PROBLEM DETAILS -
A faithful copy of the entries is needed, one that leaves out the pictures.

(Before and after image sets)
*** Block opens ***

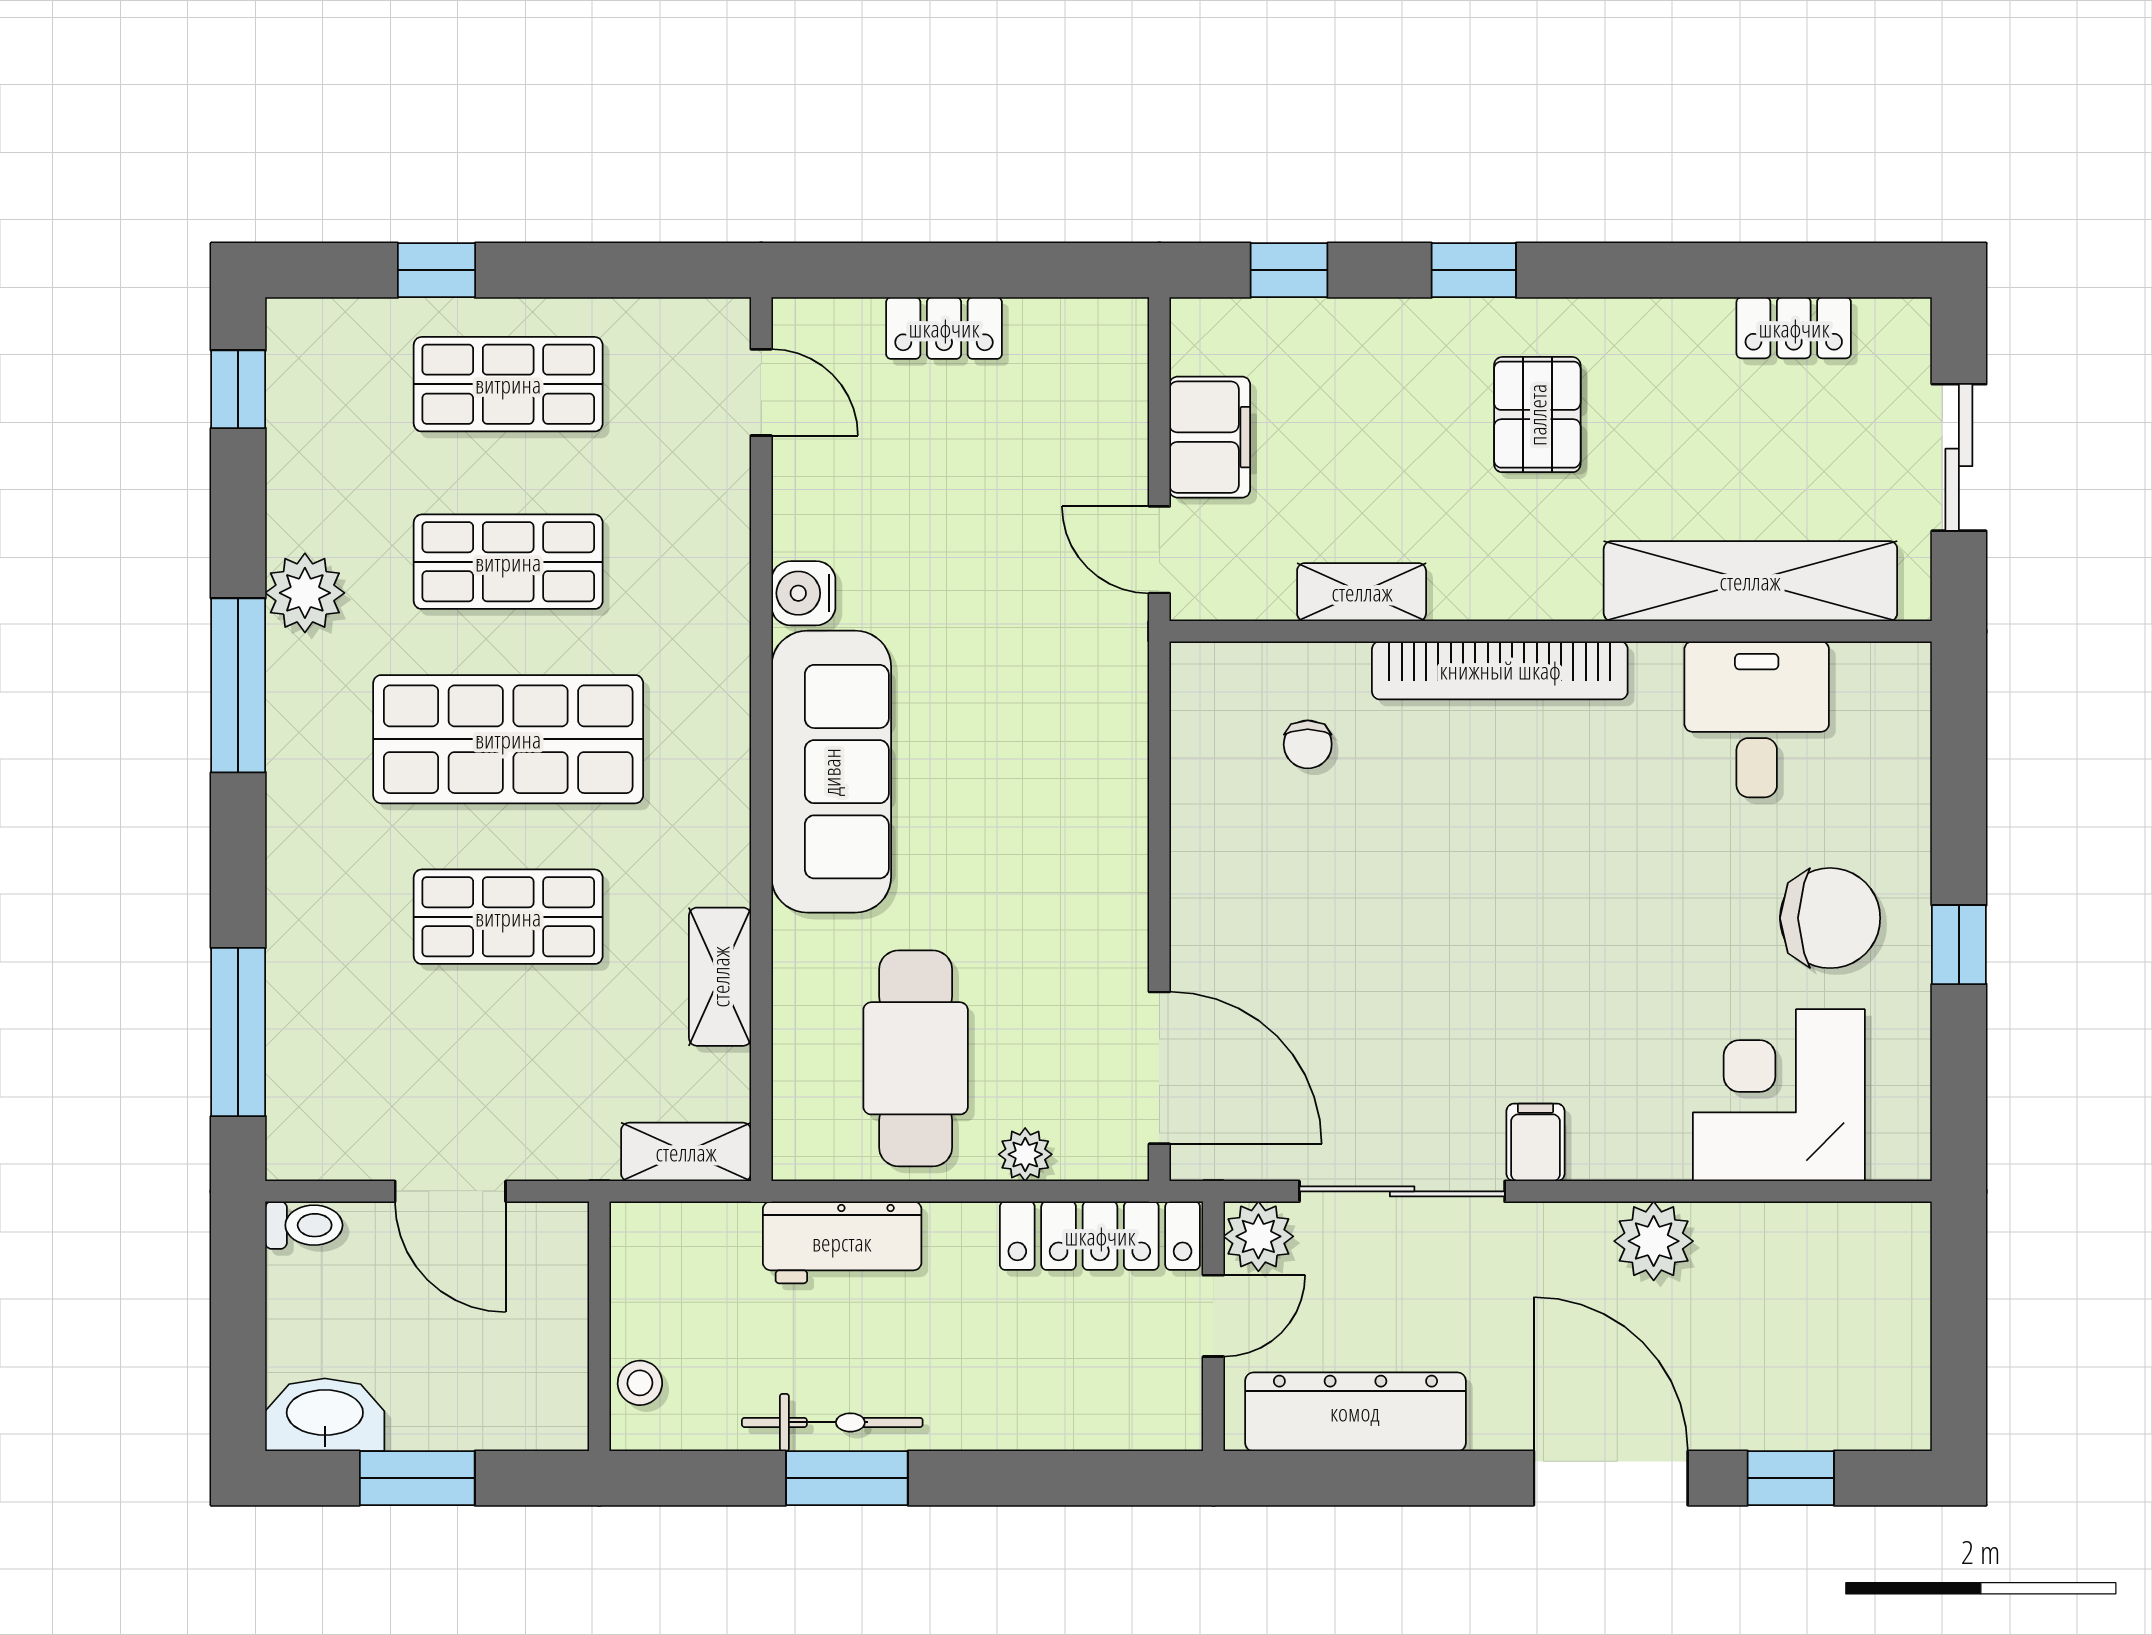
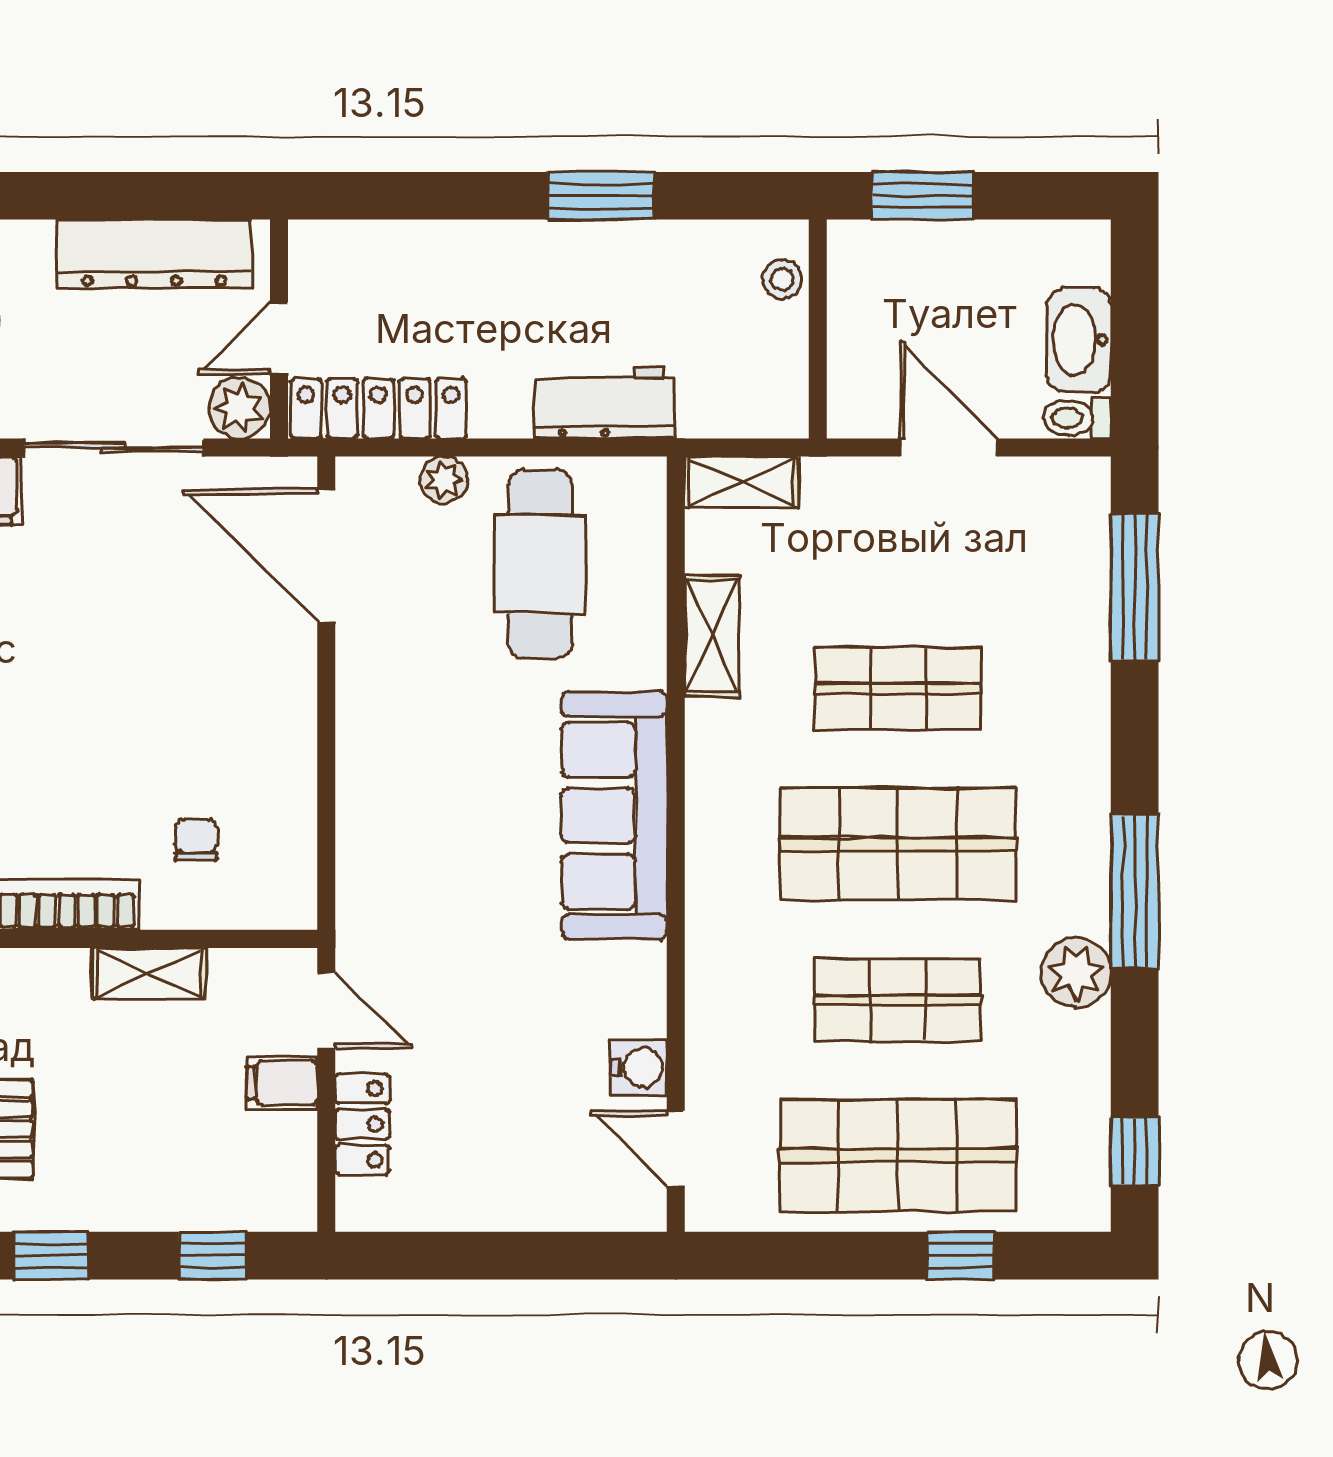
locker: (944, 328) -> (362, 1124), moved, turned 90
shop shelf: (508, 384) -> (898, 1156), width x1.43, depth x1.36
filing cabinet: (1210, 437) -> (282, 1083), width x0.50
water cooler: (803, 593) -> (639, 1068), moved
washbasin: (325, 1415) -> (1079, 340), moved, turned 90
bicycle: (832, 1422) -> (613, 245), removed
window: (417, 1478) -> (923, 196), moved

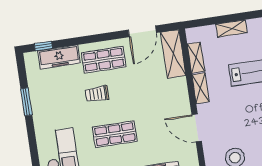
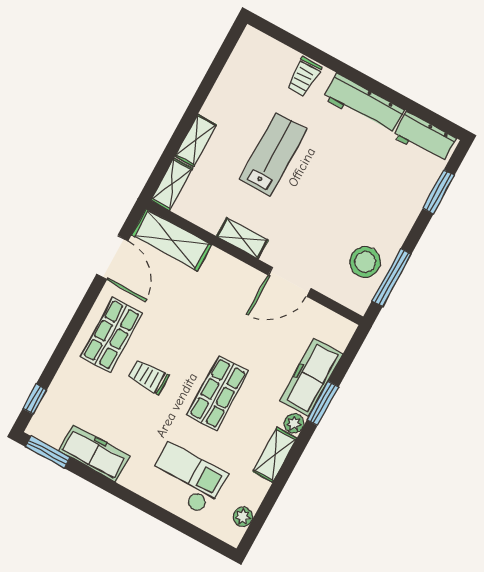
freezer: (59, 57) -> (94, 453), moved, turned -90
shelving: (196, 58) -> (172, 184), moved, turned 90
trolley: (97, 94) -> (149, 377), turned 90
window: (26, 102) -> (48, 452), moved

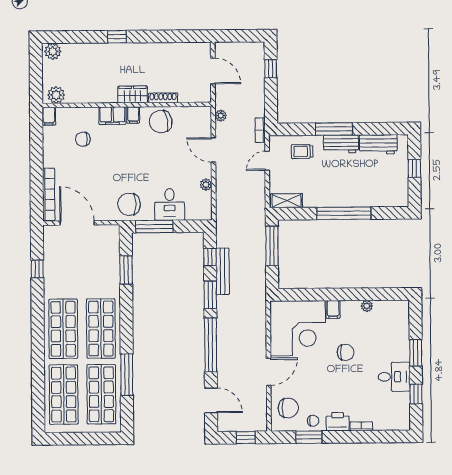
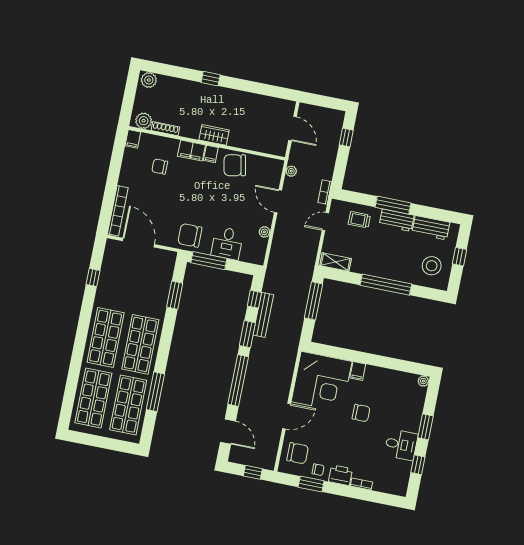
shoe rack: (163, 98) -> (165, 129), moved
stool: (387, 184) -> (432, 266), added
plant: (367, 306) -> (423, 381), moved

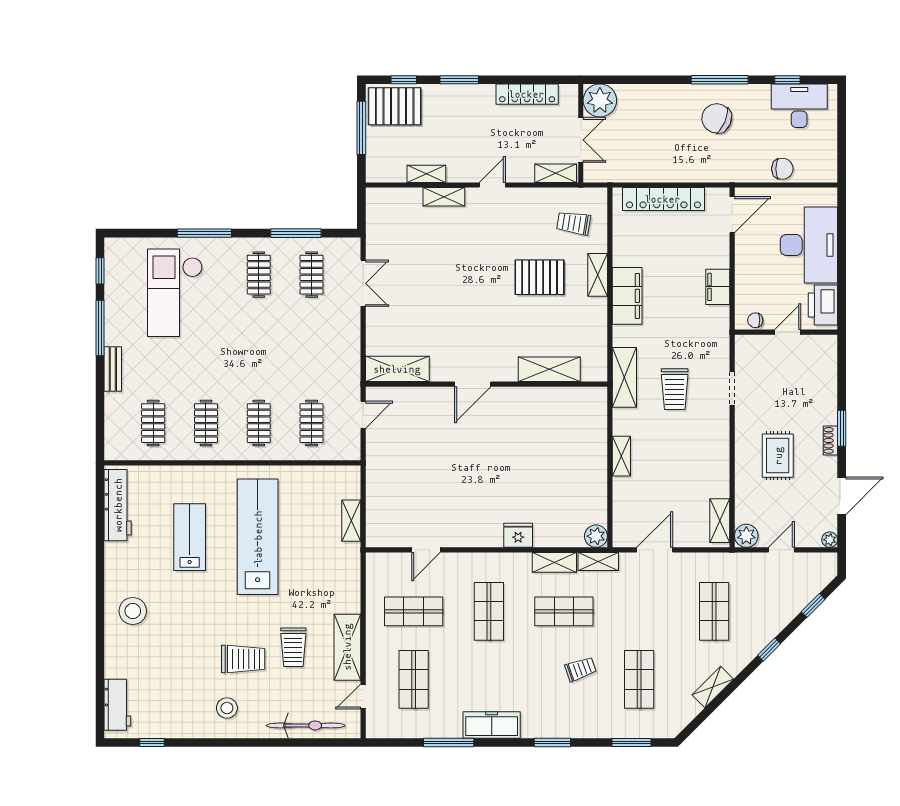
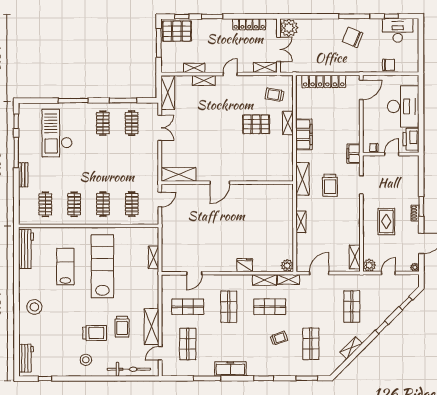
filing cabinet: (718, 287) -> (353, 154), moved
shelving: (549, 369) -> (168, 93), moved, turned 90

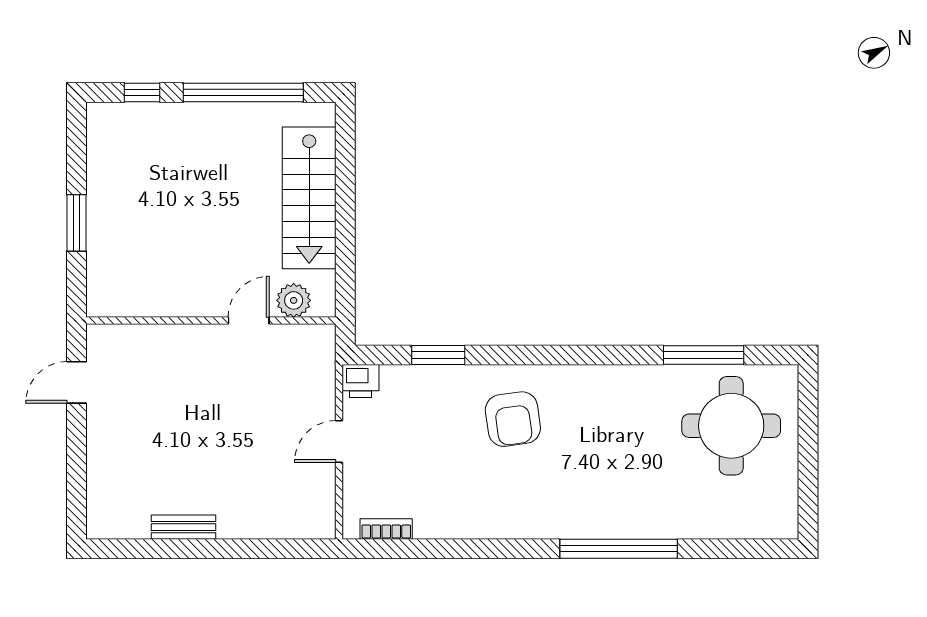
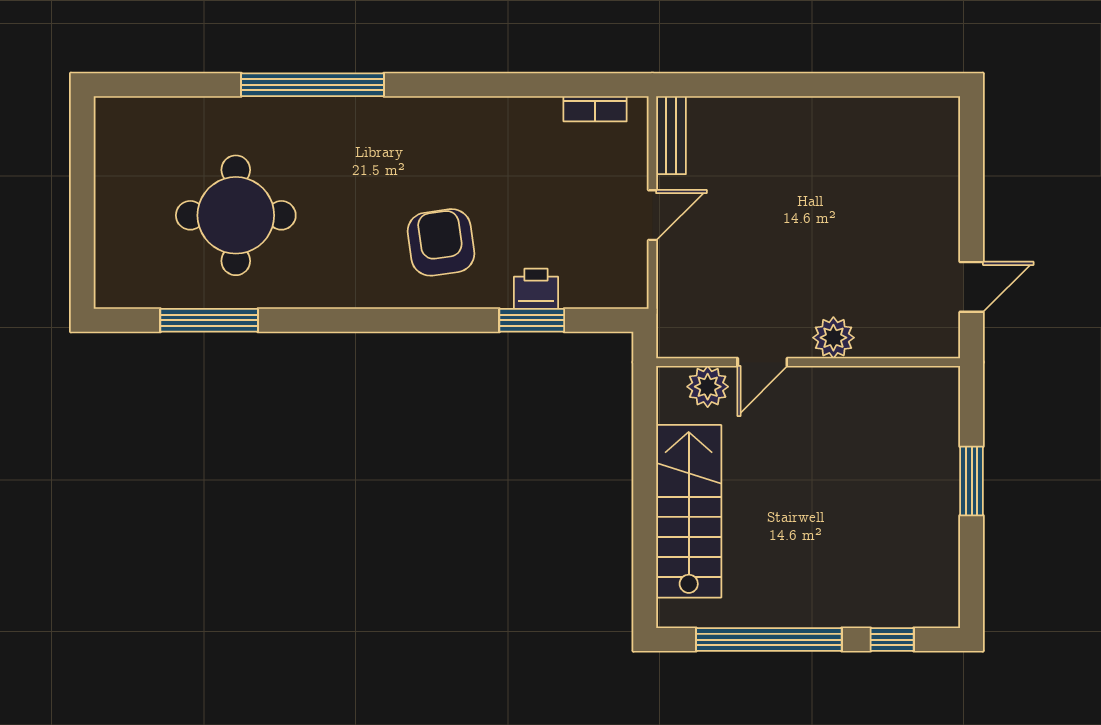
plant: (190, 341) -> (833, 338), added
printer: (360, 381) -> (536, 289), moved
round table: (731, 426) -> (236, 215), moved
bench: (184, 527) -> (671, 135), moved, turned 90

*** Block closes ***

RESULT -
locker: (944, 328) -> (362, 1124), moved, turned 90
shop shelf: (508, 384) -> (898, 1156), width x1.43, depth x1.36
filing cabinet: (1210, 437) -> (282, 1083), width x0.50
water cooler: (803, 593) -> (639, 1068), moved
washbasin: (325, 1415) -> (1079, 340), moved, turned 90
bicycle: (832, 1422) -> (613, 245), removed
window: (417, 1478) -> (923, 196), moved

freezer: (59, 57) -> (94, 453), moved, turned -90
shelving: (196, 58) -> (172, 184), moved, turned 90
trolley: (97, 94) -> (149, 377), turned 90
window: (26, 102) -> (48, 452), moved

shoe rack: (163, 98) -> (165, 129), moved
stool: (387, 184) -> (432, 266), added
plant: (367, 306) -> (423, 381), moved

filing cabinet: (718, 287) -> (353, 154), moved
shelving: (549, 369) -> (168, 93), moved, turned 90

plant: (190, 341) -> (833, 338), added
printer: (360, 381) -> (536, 289), moved
round table: (731, 426) -> (236, 215), moved
bench: (184, 527) -> (671, 135), moved, turned 90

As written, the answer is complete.